_TASK ITEM_
Every line of the entries below from the one containing "pink traffic cone: 5 -> 4" to the one containing "brown gift: 12 -> 13", both ends included, must be written out exactly. No other line belongs in the answer.

_Spatial reasoning data_
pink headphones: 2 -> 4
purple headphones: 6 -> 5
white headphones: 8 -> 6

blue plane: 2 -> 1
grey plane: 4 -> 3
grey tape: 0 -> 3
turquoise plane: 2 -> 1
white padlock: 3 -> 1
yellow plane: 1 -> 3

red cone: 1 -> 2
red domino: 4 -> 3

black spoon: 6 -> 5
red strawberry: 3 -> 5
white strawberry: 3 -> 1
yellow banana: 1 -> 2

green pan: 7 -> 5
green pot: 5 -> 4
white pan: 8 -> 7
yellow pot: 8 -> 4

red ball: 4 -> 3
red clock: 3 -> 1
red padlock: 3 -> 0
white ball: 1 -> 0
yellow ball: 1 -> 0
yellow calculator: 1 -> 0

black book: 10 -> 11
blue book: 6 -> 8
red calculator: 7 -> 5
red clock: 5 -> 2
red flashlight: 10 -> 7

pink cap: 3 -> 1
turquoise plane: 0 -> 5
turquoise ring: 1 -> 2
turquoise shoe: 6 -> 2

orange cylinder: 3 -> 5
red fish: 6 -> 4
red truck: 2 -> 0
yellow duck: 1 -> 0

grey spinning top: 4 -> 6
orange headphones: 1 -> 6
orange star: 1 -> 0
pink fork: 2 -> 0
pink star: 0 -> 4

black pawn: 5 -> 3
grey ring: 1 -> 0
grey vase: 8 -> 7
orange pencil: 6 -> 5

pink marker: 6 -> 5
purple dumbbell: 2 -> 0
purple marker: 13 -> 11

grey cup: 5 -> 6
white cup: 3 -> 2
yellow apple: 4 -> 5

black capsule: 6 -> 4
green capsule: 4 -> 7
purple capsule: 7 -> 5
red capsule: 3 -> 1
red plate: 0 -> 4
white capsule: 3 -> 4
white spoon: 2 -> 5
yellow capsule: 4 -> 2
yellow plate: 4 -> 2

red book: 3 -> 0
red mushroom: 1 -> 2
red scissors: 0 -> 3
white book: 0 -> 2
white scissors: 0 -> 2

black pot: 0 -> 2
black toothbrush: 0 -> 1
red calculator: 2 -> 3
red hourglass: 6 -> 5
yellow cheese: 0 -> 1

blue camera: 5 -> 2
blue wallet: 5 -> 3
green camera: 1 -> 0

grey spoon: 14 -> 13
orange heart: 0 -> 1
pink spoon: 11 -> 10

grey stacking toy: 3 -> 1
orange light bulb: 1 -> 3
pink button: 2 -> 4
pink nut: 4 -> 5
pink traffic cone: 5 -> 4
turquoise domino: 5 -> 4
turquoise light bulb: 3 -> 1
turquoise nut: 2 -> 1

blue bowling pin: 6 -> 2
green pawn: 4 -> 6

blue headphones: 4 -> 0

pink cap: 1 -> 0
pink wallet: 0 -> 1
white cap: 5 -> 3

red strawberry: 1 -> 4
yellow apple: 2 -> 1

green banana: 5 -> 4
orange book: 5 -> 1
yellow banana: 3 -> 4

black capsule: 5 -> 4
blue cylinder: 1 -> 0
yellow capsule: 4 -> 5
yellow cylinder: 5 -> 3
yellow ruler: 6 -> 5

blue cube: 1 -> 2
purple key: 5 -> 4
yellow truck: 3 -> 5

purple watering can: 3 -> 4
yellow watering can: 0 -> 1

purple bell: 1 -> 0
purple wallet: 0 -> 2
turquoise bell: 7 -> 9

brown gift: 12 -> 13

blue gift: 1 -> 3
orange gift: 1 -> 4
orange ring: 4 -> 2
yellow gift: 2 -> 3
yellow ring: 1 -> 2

_WORKED SOLUTION_
pink traffic cone: 5 -> 4
turquoise domino: 5 -> 4
turquoise light bulb: 3 -> 1
turquoise nut: 2 -> 1

blue bowling pin: 6 -> 2
green pawn: 4 -> 6

blue headphones: 4 -> 0

pink cap: 1 -> 0
pink wallet: 0 -> 1
white cap: 5 -> 3

red strawberry: 1 -> 4
yellow apple: 2 -> 1

green banana: 5 -> 4
orange book: 5 -> 1
yellow banana: 3 -> 4

black capsule: 5 -> 4
blue cylinder: 1 -> 0
yellow capsule: 4 -> 5
yellow cylinder: 5 -> 3
yellow ruler: 6 -> 5

blue cube: 1 -> 2
purple key: 5 -> 4
yellow truck: 3 -> 5

purple watering can: 3 -> 4
yellow watering can: 0 -> 1

purple bell: 1 -> 0
purple wallet: 0 -> 2
turquoise bell: 7 -> 9

brown gift: 12 -> 13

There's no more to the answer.